§ Assigned task:
The answer must consist only of the lines from the line with "camera: 130 degrees right, 10 degrees up" to the line with "none -> yellow vase [537,334,591,425]", both included, exactly as they stand below.

§ Extracted data:
- - - - -

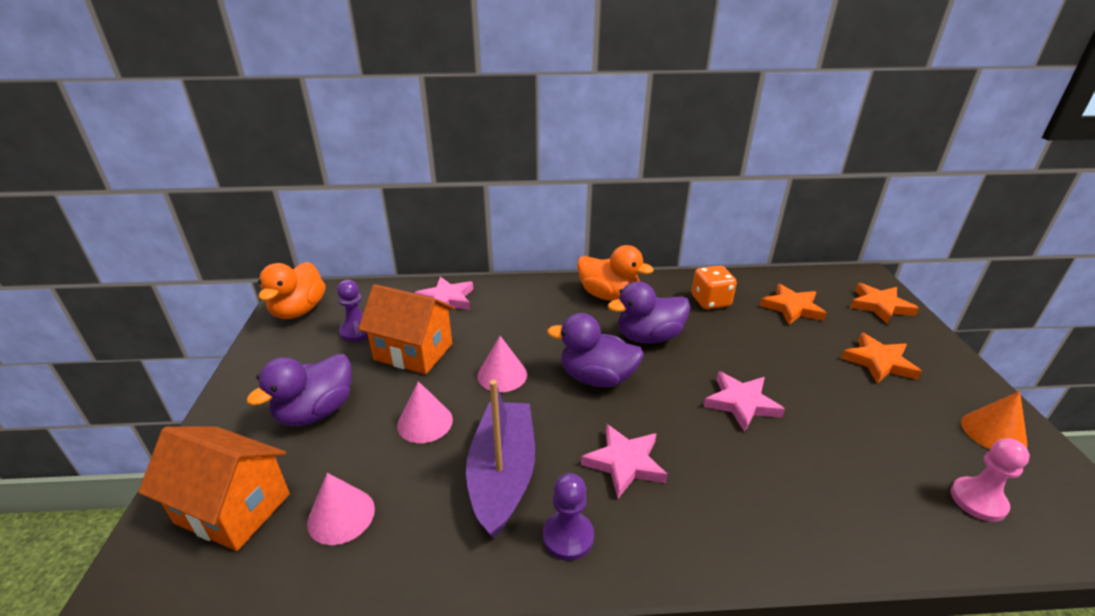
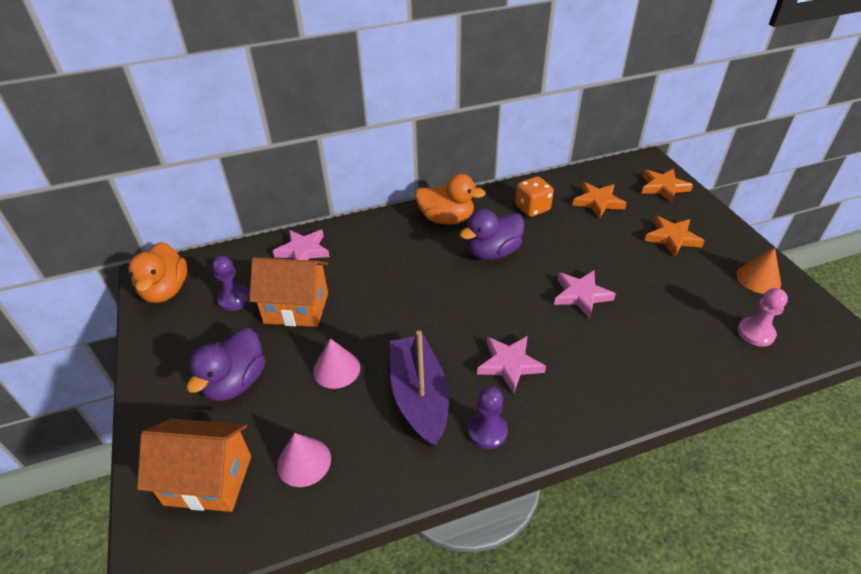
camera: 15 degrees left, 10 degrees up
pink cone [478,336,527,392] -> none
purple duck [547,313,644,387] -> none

- - - - -

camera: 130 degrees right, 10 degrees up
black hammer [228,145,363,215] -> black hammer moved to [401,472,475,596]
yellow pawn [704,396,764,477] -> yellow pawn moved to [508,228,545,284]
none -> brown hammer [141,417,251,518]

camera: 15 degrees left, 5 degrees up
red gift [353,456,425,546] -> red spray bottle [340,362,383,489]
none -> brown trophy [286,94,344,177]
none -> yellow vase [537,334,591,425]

- - - - -

§ Answer for this exercise:
camera: 130 degrees right, 10 degrees up
black hammer [228,145,363,215] -> black hammer moved to [401,472,475,596]
yellow pawn [704,396,764,477] -> yellow pawn moved to [508,228,545,284]
none -> brown hammer [141,417,251,518]

camera: 15 degrees left, 5 degrees up
red gift [353,456,425,546] -> red spray bottle [340,362,383,489]
none -> brown trophy [286,94,344,177]
none -> yellow vase [537,334,591,425]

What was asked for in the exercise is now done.